* _WHAT YOU WILL DO_
Below are several records. Retype exactly those lines running from the one with "LINE3 pin AO: D6 -> D1" through the one with "KEYS pin K1: 16 -> 10", end lines included, and no others.

SOURCE MATERIAL START

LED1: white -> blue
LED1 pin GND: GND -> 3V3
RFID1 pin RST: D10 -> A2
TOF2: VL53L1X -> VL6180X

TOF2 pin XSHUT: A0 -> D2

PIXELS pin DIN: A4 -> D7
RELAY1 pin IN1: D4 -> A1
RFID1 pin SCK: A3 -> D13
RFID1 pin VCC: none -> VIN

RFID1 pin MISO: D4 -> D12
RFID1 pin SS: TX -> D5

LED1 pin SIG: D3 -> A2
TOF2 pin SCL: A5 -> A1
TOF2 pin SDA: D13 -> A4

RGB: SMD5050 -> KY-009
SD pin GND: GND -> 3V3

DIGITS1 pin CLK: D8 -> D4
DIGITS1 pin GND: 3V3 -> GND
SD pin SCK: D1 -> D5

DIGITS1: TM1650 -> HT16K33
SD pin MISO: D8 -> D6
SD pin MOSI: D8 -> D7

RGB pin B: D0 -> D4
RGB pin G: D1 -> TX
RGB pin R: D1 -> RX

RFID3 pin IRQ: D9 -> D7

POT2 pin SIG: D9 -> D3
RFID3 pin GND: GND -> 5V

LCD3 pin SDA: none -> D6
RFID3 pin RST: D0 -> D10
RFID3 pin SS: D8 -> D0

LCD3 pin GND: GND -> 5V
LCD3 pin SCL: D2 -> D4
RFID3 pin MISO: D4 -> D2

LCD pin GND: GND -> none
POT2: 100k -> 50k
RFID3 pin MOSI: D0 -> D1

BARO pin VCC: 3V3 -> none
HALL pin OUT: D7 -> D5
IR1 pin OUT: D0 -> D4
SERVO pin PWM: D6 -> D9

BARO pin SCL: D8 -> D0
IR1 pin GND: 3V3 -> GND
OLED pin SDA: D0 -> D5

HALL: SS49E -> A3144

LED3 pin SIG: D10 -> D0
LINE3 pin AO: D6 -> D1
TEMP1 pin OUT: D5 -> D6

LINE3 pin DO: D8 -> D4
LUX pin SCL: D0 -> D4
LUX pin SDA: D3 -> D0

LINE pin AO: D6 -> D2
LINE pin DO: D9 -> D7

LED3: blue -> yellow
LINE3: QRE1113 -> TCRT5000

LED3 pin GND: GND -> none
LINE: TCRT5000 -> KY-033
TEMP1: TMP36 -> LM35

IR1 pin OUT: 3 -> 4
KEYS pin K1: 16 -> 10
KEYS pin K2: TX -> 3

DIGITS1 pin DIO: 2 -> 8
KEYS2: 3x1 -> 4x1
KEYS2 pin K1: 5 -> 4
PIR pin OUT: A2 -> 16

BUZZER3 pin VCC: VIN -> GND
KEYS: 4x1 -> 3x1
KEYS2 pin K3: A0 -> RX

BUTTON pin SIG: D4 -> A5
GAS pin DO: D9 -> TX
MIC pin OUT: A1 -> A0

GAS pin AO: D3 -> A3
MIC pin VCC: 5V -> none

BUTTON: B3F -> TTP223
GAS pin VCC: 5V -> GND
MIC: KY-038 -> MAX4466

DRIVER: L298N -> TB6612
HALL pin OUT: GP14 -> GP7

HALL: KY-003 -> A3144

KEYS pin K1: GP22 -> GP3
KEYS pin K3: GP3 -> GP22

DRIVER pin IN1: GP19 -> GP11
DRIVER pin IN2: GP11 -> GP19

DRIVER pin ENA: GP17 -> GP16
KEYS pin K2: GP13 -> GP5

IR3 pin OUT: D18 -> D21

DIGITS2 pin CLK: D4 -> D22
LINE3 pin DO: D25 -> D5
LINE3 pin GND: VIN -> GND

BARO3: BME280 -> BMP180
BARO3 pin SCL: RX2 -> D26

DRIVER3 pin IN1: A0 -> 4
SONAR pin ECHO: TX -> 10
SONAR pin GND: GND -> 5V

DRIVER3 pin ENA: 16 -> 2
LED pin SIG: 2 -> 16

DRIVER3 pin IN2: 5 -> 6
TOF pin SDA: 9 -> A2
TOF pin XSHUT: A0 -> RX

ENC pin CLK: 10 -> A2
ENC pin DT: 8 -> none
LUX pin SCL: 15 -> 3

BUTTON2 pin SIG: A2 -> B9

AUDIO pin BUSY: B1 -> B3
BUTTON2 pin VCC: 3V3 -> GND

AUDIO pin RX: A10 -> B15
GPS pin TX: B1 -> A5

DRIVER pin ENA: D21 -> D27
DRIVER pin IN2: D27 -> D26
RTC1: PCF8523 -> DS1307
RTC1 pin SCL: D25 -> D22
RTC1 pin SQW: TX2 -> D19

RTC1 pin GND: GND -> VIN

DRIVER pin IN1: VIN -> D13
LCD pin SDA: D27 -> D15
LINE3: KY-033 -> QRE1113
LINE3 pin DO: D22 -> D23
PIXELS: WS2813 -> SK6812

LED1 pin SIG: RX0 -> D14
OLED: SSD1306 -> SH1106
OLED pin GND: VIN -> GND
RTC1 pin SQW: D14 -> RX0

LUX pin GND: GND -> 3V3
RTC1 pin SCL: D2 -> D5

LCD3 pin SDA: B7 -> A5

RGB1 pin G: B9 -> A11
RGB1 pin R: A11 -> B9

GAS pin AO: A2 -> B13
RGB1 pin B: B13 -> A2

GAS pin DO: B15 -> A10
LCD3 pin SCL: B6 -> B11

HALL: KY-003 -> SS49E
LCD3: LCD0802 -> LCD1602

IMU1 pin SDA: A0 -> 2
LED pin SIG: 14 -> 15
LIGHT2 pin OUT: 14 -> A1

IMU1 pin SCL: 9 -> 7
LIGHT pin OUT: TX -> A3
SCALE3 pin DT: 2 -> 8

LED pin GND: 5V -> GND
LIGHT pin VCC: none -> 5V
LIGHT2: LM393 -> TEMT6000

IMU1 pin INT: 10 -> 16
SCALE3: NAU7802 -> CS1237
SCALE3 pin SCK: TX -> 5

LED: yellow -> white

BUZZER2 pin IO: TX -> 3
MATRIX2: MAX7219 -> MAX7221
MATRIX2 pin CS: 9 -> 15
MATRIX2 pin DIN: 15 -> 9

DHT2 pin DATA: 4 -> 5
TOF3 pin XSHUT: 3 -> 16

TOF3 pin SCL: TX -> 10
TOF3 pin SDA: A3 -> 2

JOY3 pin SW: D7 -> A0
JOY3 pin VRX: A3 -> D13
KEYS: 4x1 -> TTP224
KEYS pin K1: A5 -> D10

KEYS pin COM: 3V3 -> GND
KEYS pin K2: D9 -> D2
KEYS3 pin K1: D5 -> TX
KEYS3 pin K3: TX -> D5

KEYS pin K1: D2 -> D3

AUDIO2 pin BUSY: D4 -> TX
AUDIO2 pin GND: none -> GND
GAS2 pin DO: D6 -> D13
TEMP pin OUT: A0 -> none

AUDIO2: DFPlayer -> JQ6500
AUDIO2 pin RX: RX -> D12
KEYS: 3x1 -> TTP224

SOURCE MATERIAL END

* _EXERCISE OUTPUT_
LINE3 pin AO: D6 -> D1
TEMP1 pin OUT: D5 -> D6

LINE3 pin DO: D8 -> D4
LUX pin SCL: D0 -> D4
LUX pin SDA: D3 -> D0

LINE pin AO: D6 -> D2
LINE pin DO: D9 -> D7

LED3: blue -> yellow
LINE3: QRE1113 -> TCRT5000

LED3 pin GND: GND -> none
LINE: TCRT5000 -> KY-033
TEMP1: TMP36 -> LM35

IR1 pin OUT: 3 -> 4
KEYS pin K1: 16 -> 10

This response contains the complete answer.